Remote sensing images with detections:
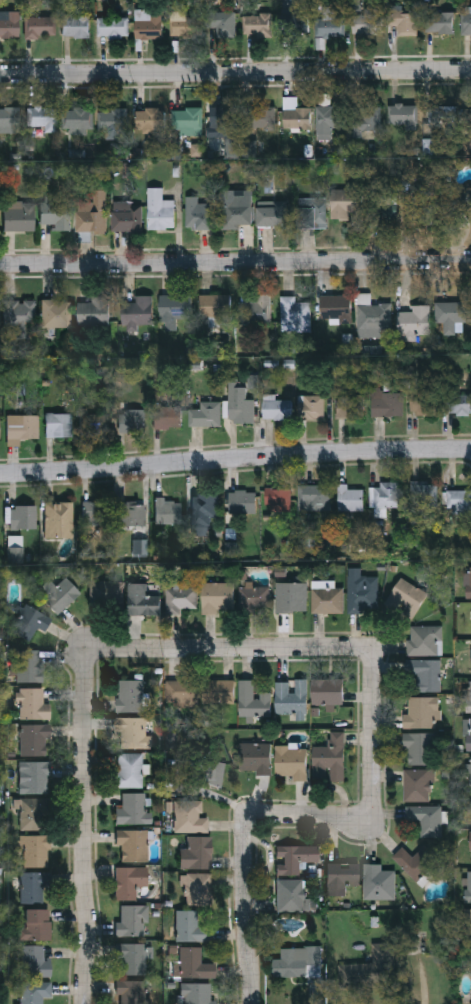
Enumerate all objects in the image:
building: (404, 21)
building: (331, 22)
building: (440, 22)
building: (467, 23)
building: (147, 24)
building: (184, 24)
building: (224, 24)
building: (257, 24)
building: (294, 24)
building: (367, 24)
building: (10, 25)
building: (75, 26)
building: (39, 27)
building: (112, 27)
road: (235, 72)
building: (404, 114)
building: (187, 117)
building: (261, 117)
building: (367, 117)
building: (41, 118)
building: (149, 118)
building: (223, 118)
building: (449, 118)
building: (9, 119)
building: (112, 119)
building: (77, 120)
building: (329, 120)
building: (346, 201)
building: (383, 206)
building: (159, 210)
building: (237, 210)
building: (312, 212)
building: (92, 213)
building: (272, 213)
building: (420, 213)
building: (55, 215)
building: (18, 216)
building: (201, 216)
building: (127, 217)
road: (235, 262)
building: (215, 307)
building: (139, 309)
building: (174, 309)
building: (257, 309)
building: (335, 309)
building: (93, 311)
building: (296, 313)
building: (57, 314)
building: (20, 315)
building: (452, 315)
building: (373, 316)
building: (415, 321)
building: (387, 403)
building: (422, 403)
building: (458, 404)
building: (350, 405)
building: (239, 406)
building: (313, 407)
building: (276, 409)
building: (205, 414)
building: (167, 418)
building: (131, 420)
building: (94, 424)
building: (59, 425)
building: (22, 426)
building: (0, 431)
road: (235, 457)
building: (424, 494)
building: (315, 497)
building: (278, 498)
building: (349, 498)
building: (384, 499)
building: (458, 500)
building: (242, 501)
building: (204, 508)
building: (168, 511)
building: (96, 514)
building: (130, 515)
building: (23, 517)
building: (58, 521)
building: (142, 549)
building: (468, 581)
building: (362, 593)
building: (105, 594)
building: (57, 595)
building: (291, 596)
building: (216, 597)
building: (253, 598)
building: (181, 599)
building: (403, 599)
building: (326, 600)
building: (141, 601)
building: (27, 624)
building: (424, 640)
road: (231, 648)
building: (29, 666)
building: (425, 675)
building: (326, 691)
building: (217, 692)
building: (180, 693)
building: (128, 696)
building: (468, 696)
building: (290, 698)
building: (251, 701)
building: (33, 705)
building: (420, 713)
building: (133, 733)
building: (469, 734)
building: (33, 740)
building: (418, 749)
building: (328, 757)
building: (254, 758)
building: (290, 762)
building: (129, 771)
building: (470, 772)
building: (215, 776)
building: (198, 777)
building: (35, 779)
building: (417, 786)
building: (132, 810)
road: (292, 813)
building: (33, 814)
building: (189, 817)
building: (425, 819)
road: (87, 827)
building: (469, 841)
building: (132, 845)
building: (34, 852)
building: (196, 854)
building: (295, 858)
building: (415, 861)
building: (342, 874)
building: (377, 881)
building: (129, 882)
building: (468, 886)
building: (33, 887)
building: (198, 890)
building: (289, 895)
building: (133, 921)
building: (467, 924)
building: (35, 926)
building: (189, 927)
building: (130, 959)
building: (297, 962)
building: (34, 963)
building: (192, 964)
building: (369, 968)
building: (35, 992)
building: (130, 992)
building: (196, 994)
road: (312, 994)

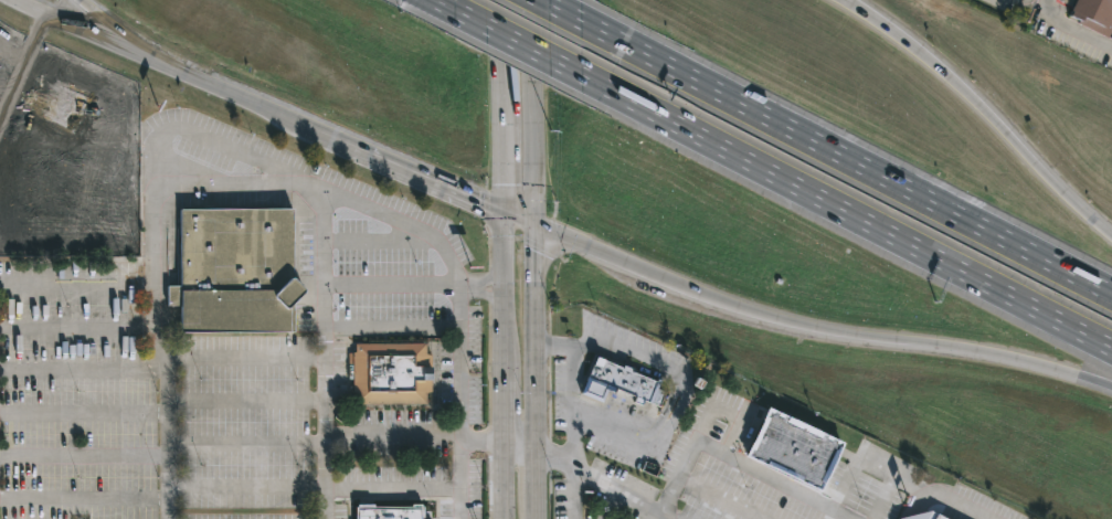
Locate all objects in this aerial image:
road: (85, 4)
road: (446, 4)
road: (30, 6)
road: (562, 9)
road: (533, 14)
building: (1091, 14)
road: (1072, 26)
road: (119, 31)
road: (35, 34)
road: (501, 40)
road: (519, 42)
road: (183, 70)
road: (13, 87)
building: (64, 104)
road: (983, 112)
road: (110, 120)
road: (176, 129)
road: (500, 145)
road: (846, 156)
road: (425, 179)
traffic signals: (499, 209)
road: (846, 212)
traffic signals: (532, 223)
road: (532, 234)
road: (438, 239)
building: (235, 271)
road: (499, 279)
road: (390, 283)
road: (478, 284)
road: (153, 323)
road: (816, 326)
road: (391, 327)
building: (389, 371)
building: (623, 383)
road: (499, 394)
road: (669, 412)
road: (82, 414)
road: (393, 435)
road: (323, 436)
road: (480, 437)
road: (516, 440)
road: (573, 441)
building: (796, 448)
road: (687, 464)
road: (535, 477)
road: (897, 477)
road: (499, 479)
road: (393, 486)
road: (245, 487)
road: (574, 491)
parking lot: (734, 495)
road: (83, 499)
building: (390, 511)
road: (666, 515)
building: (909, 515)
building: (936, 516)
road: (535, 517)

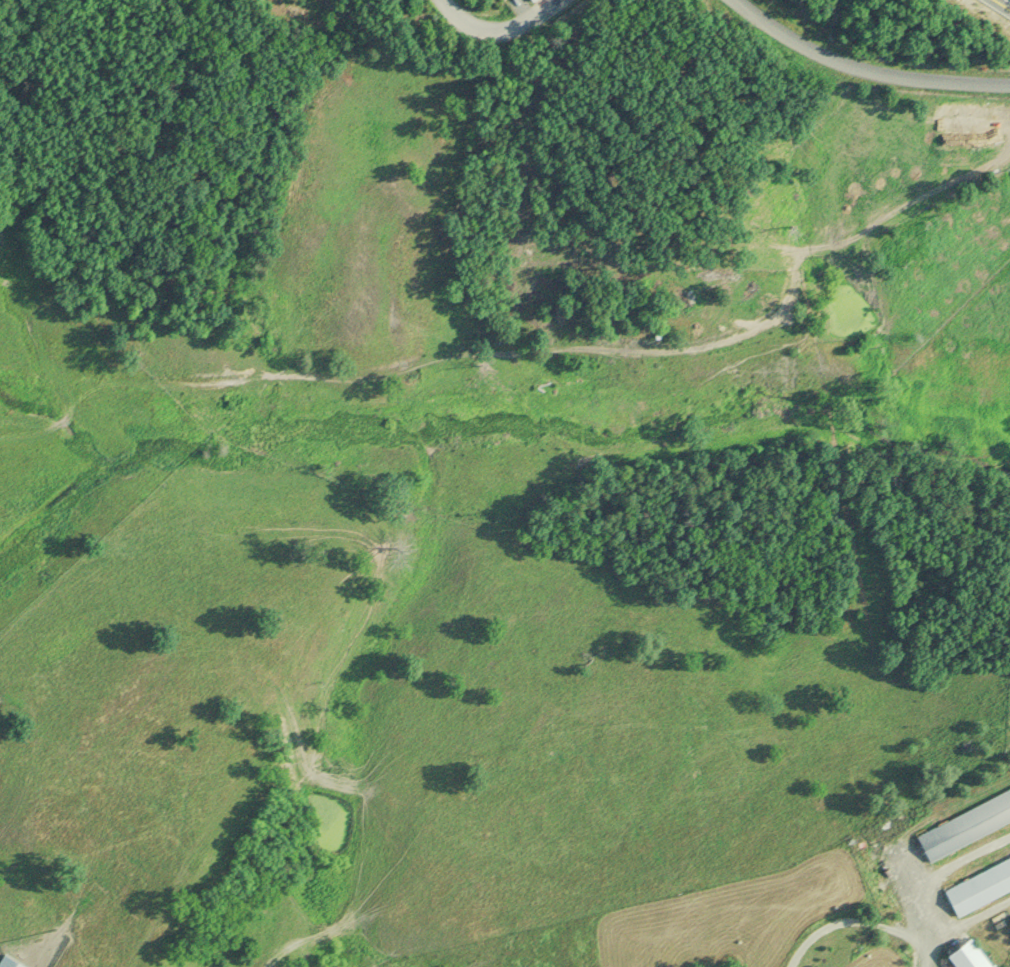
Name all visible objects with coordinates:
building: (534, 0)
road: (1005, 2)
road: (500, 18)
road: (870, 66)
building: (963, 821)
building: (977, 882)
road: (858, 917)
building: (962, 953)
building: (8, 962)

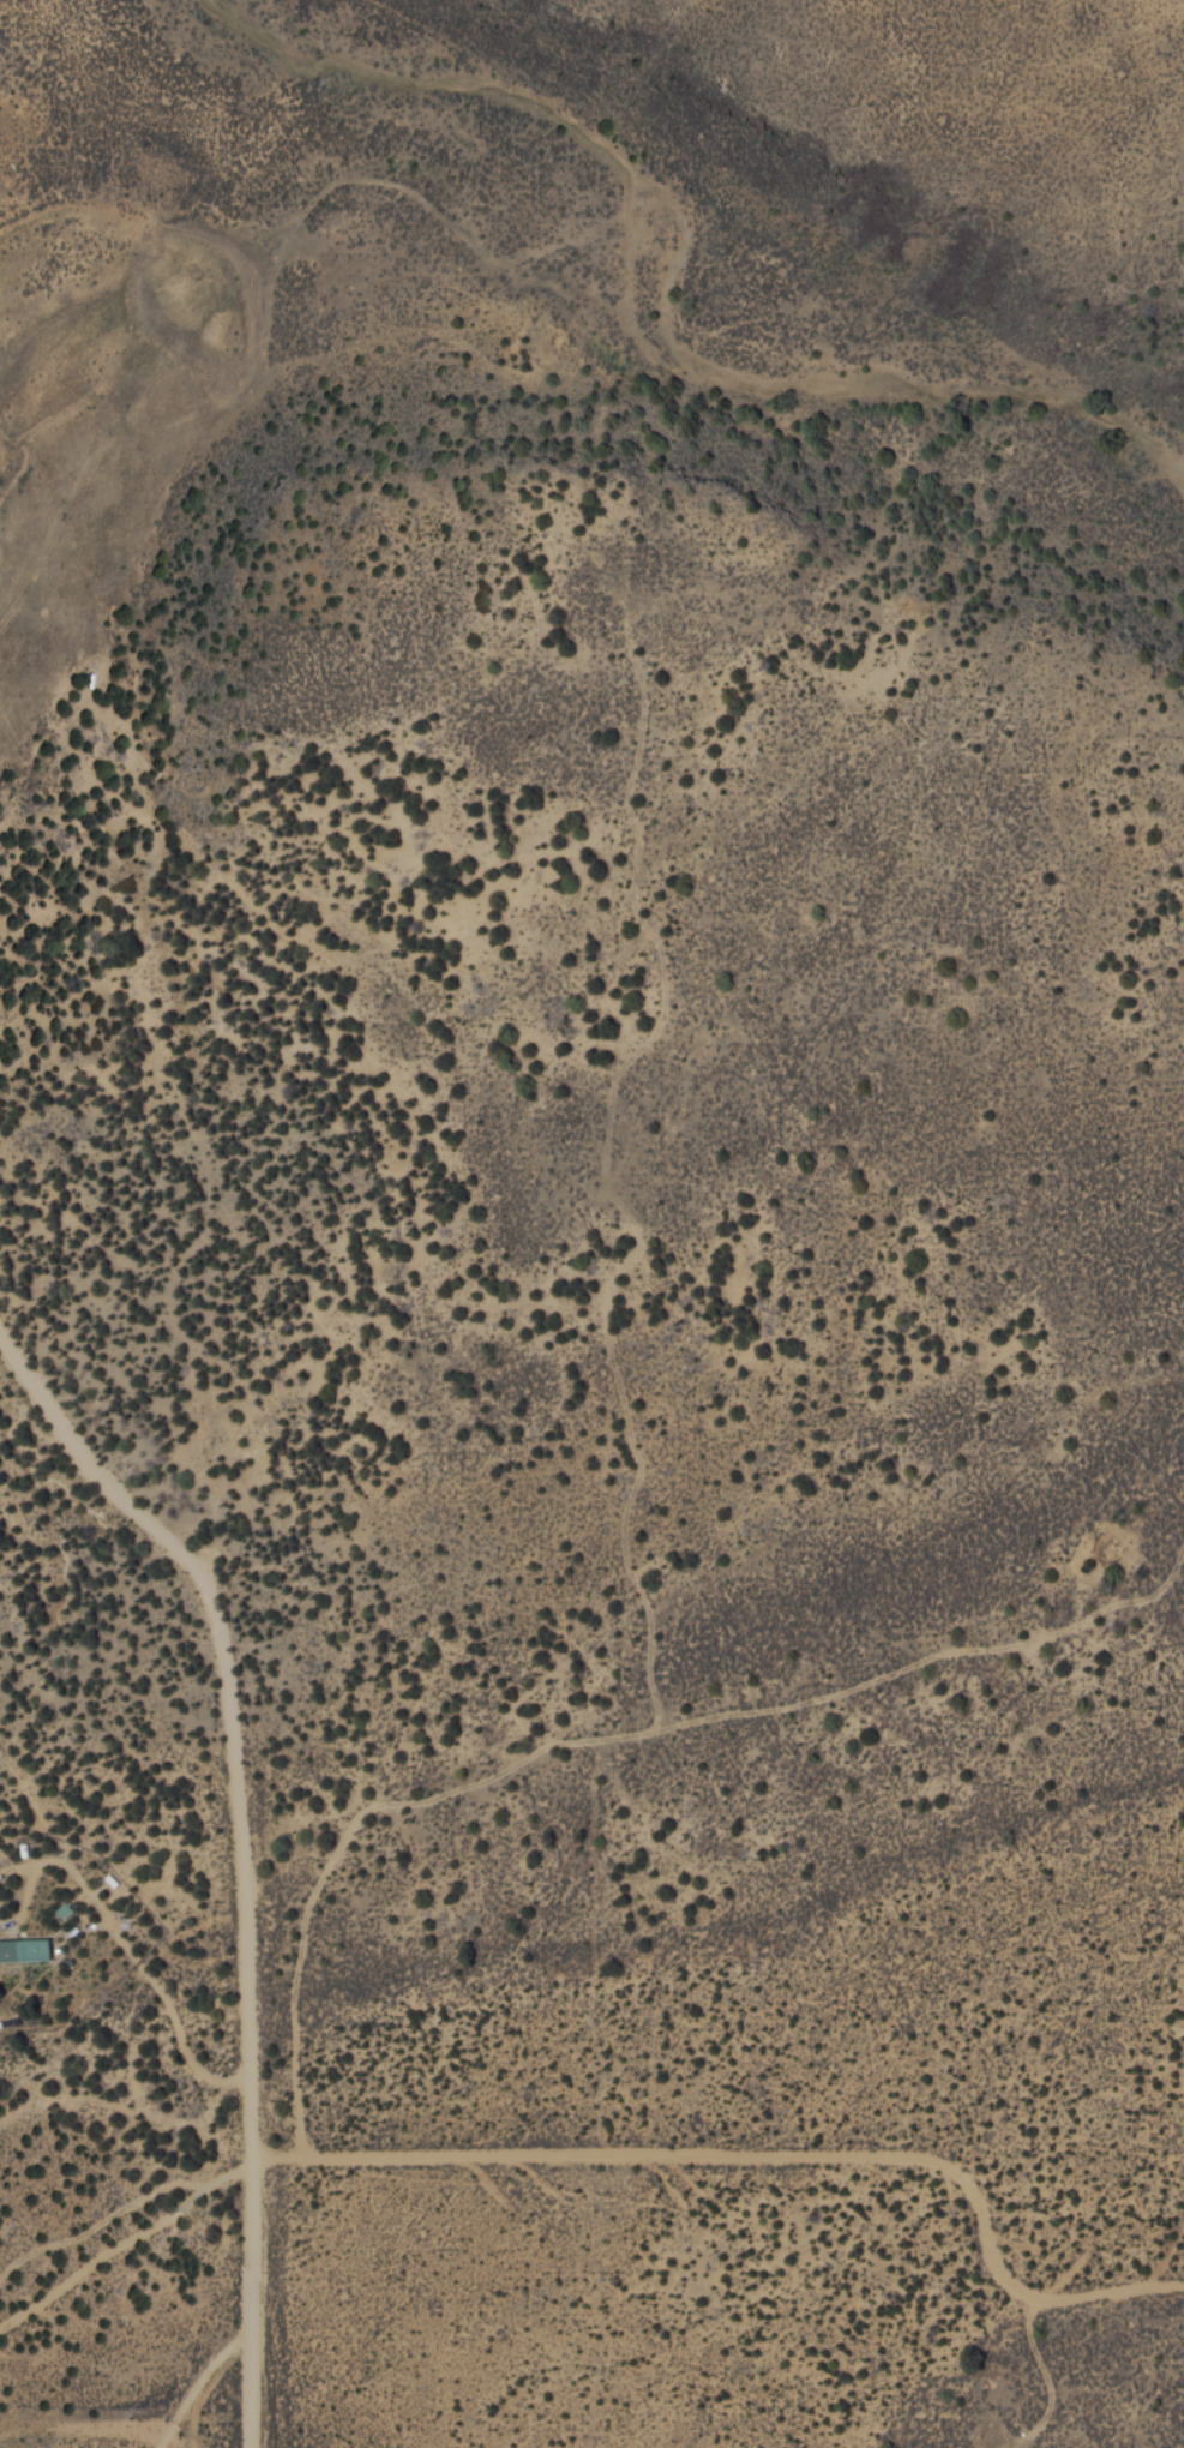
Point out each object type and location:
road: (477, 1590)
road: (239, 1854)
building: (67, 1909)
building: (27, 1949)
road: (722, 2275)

■ THE PROBLEM ■
Copy out every line in the records where the word "signals" is found.

■ EXERCISE RESULT ■
traffic signals: (499, 209)
traffic signals: (532, 223)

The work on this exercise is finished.